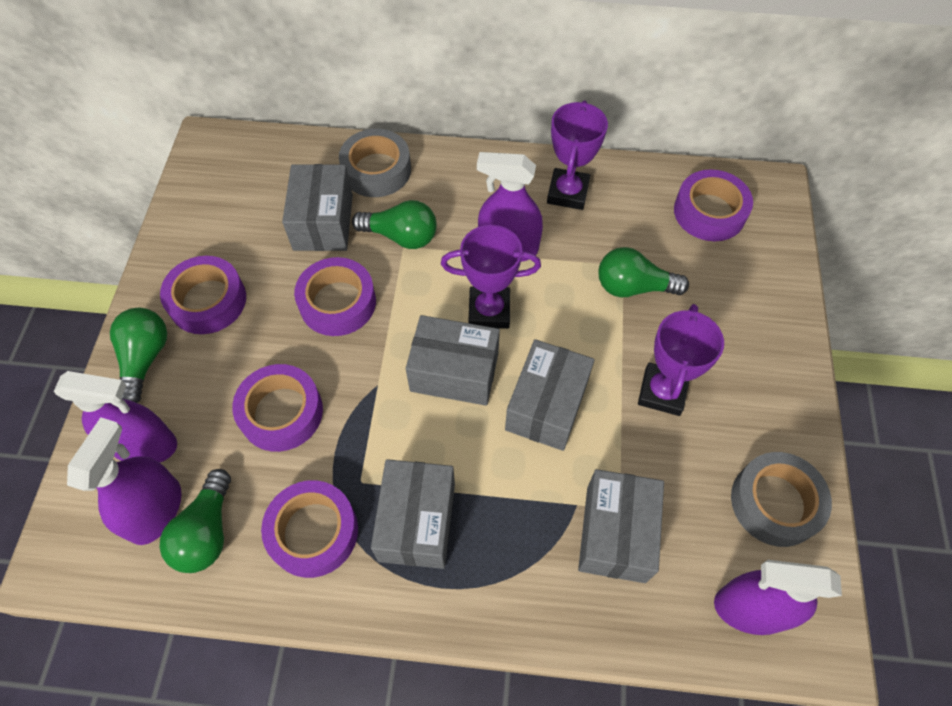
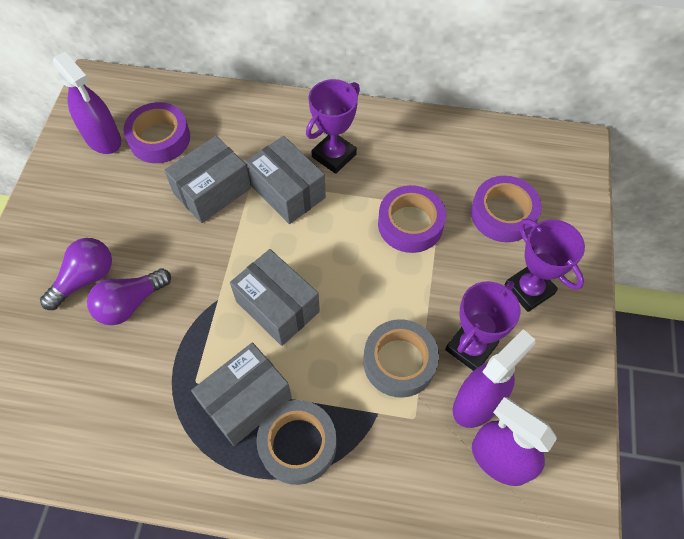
green light bulb: 4 -> 0
grey box: 5 -> 4
purple light bulb: 0 -> 2
purple spray bottle: 4 -> 3
purple tape: 5 -> 3

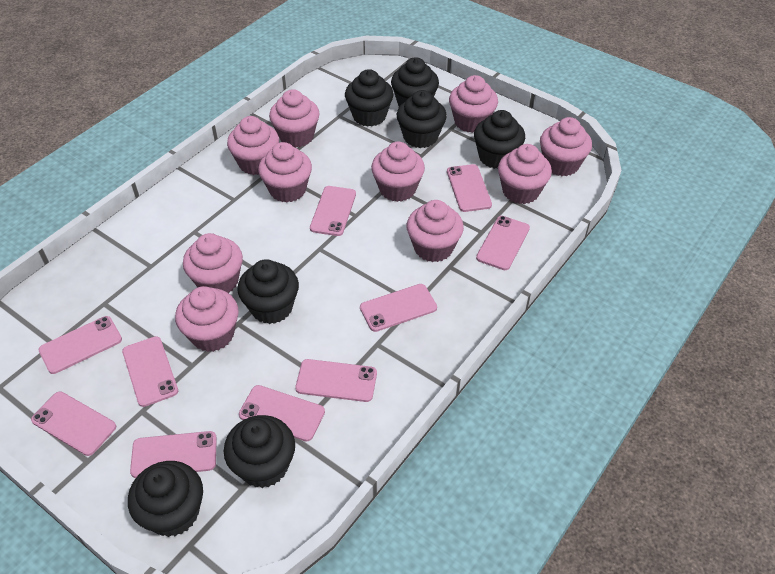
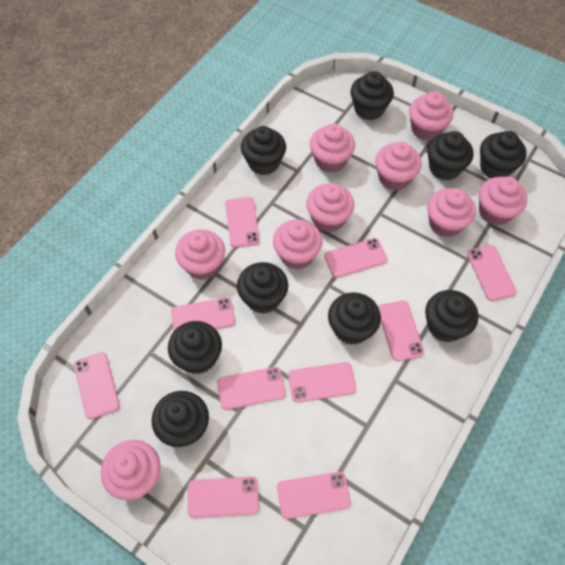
black cupcake: 7 -> 9
pink cupcake: 10 -> 9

YOUR GOAL:
Give the data again word for word, without images.

WRITTEN ANSWER:
green light bulb: 4 -> 0
grey box: 5 -> 4
purple light bulb: 0 -> 2
purple spray bottle: 4 -> 3
purple tape: 5 -> 3

black cupcake: 7 -> 9
pink cupcake: 10 -> 9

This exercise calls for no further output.